• _The problem_
Beginning with the first line, please return the entries exactly through the line that contains "- move: boat", and leave out all later lines.

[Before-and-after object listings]
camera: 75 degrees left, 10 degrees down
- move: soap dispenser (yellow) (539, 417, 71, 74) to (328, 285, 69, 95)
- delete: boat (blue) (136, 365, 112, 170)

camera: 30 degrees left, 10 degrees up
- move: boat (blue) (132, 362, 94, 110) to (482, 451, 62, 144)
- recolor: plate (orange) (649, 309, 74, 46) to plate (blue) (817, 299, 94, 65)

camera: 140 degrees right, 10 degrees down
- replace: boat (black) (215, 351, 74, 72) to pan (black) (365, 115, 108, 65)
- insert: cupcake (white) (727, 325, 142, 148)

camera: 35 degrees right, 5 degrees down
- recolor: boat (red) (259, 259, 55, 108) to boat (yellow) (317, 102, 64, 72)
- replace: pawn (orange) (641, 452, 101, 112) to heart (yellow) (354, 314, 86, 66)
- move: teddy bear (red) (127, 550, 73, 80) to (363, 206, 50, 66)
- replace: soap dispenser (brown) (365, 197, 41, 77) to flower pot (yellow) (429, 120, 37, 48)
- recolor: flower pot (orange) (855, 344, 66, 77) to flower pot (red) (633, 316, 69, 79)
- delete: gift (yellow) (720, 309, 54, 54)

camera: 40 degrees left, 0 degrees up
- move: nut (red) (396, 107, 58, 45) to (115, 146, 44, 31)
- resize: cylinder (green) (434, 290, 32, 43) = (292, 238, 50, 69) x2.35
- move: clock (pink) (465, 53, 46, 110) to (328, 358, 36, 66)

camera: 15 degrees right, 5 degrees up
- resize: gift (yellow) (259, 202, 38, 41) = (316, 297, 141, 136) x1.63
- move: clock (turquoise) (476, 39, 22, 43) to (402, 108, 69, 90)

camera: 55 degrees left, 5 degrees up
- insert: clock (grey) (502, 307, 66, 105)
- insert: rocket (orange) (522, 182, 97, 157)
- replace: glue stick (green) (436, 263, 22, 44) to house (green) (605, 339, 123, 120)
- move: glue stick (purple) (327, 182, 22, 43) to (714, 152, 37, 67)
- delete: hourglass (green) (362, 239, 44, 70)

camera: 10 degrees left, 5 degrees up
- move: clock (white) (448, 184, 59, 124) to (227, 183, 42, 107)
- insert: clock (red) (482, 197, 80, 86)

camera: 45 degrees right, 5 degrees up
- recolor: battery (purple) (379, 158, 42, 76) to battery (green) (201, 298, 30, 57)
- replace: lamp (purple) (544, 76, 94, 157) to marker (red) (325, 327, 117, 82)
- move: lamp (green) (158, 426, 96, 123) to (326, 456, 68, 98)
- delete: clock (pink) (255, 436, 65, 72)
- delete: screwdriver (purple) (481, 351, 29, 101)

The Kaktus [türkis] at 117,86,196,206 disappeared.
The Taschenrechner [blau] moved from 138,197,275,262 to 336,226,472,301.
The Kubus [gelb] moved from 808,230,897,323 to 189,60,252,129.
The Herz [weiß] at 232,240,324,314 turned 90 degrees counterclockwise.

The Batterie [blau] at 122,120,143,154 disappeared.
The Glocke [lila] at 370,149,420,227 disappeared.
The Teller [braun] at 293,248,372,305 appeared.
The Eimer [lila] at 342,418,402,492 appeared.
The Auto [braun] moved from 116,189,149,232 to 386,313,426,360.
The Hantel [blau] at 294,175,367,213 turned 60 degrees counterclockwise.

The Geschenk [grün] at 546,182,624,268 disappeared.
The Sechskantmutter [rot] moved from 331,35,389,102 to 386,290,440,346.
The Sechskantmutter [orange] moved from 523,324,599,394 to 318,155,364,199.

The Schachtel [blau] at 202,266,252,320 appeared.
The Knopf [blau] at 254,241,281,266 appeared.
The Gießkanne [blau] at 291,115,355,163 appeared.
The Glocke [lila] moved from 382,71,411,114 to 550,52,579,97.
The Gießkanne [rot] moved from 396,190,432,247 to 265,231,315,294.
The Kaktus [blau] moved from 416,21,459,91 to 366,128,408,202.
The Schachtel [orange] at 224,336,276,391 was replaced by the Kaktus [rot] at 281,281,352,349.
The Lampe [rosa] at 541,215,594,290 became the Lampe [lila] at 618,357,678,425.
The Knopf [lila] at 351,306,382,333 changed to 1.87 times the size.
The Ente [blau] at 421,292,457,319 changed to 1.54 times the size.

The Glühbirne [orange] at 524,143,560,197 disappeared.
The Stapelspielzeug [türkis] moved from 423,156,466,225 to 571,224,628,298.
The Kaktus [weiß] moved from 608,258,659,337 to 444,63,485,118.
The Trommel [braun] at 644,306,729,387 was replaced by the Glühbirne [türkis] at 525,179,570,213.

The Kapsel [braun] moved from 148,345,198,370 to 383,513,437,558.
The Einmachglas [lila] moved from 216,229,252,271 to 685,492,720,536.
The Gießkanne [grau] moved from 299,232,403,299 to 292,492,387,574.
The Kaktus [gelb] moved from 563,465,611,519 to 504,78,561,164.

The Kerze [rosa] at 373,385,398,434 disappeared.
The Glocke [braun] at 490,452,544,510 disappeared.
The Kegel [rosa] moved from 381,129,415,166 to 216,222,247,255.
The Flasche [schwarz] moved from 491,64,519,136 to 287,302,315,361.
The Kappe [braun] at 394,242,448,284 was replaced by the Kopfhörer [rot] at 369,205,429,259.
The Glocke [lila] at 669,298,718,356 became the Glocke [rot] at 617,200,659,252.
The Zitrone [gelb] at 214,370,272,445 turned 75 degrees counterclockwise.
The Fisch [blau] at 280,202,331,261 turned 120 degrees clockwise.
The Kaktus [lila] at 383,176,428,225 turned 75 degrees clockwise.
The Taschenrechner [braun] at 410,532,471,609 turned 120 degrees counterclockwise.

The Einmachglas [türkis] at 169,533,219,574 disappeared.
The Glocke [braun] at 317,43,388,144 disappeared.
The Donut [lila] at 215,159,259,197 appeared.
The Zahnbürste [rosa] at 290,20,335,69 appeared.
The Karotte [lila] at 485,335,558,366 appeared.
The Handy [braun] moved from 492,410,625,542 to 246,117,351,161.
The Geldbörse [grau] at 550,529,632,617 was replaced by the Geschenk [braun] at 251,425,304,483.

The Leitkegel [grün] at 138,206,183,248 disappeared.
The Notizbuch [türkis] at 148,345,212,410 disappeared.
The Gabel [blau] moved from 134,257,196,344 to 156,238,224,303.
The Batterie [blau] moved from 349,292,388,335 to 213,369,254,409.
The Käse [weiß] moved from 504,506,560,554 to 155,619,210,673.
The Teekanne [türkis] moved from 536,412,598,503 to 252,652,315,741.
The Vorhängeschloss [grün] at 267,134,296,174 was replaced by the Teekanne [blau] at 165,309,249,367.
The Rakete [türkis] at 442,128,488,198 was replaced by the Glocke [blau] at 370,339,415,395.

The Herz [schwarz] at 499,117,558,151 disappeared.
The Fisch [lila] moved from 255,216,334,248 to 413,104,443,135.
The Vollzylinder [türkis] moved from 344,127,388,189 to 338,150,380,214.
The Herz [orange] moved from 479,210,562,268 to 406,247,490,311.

• _Response_
camera: 75 degrees left, 10 degrees down
- move: soap dispenser (yellow) (539, 417, 71, 74) to (328, 285, 69, 95)
- delete: boat (blue) (136, 365, 112, 170)

camera: 30 degrees left, 10 degrees up
- move: boat (blue) (132, 362, 94, 110) to (482, 451, 62, 144)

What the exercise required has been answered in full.